To do>
Using the entries that follow, collect the lines where the word "traffic" appears.
*** Opening of Data ***
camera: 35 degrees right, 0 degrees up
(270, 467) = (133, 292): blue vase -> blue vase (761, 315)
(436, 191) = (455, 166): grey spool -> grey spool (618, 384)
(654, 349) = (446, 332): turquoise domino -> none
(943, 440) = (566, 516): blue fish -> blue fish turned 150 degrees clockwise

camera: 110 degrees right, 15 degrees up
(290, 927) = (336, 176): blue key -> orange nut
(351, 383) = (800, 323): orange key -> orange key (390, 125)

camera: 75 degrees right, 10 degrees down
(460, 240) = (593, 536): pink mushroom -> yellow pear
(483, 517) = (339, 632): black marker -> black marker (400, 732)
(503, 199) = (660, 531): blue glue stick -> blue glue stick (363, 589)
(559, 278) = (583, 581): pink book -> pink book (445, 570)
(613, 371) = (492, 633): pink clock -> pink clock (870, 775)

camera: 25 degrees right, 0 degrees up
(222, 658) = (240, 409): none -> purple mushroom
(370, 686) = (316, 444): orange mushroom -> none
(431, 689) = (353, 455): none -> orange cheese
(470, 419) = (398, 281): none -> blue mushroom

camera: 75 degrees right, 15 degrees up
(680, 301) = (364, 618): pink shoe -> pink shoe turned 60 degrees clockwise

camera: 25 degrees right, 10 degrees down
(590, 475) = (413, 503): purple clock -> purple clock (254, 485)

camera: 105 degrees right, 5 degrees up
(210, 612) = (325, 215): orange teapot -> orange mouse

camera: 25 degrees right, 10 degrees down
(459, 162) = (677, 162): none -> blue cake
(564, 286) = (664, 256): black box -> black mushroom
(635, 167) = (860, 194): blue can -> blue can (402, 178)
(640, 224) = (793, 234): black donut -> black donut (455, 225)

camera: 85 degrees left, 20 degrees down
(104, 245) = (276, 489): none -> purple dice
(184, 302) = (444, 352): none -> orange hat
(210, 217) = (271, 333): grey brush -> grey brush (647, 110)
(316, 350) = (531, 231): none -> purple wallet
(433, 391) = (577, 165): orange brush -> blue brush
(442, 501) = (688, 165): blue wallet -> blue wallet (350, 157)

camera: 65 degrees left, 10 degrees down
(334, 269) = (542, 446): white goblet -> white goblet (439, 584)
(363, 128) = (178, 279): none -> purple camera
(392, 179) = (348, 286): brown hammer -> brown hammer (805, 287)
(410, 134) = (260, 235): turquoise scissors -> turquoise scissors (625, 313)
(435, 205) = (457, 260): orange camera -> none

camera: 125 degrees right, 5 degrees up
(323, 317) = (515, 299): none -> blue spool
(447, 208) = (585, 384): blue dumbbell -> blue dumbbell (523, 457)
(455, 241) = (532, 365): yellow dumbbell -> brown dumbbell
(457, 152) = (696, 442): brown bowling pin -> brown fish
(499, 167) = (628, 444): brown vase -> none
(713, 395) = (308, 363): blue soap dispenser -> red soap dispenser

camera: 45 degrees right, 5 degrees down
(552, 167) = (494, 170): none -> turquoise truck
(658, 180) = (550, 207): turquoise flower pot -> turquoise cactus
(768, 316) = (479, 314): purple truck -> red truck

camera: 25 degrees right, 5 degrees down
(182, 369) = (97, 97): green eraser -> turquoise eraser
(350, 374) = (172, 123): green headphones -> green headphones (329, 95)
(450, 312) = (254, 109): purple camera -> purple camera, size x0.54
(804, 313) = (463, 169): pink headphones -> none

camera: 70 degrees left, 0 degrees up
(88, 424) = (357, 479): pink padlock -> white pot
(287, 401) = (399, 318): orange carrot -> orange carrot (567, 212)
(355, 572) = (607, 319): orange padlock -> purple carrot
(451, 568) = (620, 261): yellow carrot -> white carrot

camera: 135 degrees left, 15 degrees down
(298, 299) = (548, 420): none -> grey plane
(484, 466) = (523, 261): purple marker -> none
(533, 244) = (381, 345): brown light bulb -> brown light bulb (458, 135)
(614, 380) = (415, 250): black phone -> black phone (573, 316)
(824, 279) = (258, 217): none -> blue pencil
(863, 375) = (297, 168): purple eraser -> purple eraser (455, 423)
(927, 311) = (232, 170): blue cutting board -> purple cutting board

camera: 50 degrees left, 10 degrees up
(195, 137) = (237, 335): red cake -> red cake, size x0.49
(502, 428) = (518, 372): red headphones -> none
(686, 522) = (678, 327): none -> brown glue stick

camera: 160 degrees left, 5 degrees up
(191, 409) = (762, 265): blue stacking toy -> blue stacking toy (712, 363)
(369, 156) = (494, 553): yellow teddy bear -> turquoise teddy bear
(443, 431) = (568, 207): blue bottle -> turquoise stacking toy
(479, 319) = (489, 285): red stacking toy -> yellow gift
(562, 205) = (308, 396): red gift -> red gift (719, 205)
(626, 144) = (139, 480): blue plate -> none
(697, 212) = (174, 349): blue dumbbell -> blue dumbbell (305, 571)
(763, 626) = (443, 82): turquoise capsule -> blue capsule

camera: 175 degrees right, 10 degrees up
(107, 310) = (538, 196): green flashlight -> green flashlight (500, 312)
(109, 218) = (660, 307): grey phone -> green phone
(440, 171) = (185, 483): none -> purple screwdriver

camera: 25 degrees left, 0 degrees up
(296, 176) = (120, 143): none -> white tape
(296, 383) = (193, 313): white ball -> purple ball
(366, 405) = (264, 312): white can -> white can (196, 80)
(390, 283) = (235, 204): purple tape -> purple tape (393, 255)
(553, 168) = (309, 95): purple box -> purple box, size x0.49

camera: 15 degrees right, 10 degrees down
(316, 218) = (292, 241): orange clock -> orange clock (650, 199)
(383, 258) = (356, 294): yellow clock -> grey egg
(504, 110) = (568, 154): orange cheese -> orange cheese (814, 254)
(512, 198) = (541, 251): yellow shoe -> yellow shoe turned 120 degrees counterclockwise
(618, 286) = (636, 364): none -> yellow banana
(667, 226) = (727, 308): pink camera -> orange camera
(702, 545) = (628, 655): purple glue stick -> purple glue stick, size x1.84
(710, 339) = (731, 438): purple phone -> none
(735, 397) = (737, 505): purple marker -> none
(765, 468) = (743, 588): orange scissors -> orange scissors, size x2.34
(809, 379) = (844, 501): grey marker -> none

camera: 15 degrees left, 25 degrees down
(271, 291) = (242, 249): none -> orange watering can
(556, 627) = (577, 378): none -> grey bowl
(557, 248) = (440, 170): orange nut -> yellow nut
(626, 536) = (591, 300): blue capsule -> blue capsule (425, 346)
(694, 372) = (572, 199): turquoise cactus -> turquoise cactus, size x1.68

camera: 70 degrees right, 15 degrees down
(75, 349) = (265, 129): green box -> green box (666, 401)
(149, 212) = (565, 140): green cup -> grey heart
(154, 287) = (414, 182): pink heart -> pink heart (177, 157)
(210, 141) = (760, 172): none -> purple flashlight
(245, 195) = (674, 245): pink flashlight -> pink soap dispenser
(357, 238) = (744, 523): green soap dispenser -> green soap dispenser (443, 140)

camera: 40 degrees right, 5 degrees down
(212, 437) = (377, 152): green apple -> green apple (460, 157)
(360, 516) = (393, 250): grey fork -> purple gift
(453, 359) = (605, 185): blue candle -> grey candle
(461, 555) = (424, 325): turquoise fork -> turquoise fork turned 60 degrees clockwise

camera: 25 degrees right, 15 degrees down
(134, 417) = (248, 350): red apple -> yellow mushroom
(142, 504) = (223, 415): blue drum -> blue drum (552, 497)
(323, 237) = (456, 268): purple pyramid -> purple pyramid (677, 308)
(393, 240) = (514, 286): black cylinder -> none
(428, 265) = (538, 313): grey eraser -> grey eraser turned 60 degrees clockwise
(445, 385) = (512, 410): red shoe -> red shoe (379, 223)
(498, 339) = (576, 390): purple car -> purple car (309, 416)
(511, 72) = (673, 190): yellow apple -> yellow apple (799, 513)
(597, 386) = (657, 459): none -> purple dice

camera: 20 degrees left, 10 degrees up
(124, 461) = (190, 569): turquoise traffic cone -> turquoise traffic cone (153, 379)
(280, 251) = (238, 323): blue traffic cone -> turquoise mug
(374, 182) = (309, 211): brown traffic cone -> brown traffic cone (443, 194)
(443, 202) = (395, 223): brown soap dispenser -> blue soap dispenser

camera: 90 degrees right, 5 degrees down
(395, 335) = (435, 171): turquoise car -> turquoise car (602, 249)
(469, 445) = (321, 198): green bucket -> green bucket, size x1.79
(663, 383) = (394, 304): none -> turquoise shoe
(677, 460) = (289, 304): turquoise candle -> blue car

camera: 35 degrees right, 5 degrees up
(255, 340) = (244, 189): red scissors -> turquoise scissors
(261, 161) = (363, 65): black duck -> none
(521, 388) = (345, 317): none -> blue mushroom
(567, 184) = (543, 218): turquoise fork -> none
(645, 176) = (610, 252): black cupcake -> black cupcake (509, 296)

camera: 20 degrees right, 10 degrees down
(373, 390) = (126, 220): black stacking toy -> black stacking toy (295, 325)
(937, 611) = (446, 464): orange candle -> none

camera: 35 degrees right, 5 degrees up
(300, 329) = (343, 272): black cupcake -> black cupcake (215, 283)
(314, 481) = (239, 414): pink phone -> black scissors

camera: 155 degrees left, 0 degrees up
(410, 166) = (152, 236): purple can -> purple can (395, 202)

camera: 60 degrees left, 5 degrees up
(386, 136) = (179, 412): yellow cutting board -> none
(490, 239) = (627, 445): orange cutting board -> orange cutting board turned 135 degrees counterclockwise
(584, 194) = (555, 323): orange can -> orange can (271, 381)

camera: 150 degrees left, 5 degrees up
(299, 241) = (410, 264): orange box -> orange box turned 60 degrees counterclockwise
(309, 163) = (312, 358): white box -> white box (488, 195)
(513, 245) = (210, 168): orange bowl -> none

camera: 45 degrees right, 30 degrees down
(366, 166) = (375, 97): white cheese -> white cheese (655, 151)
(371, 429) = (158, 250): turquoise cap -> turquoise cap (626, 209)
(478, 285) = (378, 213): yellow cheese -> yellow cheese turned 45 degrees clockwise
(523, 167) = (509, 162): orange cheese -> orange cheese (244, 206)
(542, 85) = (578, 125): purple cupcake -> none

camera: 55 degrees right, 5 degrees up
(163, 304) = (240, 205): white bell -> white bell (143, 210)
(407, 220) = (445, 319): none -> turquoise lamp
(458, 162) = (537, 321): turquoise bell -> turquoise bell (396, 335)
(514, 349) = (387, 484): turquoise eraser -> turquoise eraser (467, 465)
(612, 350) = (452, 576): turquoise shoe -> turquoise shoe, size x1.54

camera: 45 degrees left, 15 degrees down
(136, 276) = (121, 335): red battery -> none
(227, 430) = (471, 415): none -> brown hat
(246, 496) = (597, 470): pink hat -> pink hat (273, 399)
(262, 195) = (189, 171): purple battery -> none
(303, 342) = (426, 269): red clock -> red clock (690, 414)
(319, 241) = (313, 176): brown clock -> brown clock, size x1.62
*** Close of Data ***
Solution to this exercise>
(124, 461) = (190, 569): turquoise traffic cone -> turquoise traffic cone (153, 379)
(280, 251) = (238, 323): blue traffic cone -> turquoise mug
(374, 182) = (309, 211): brown traffic cone -> brown traffic cone (443, 194)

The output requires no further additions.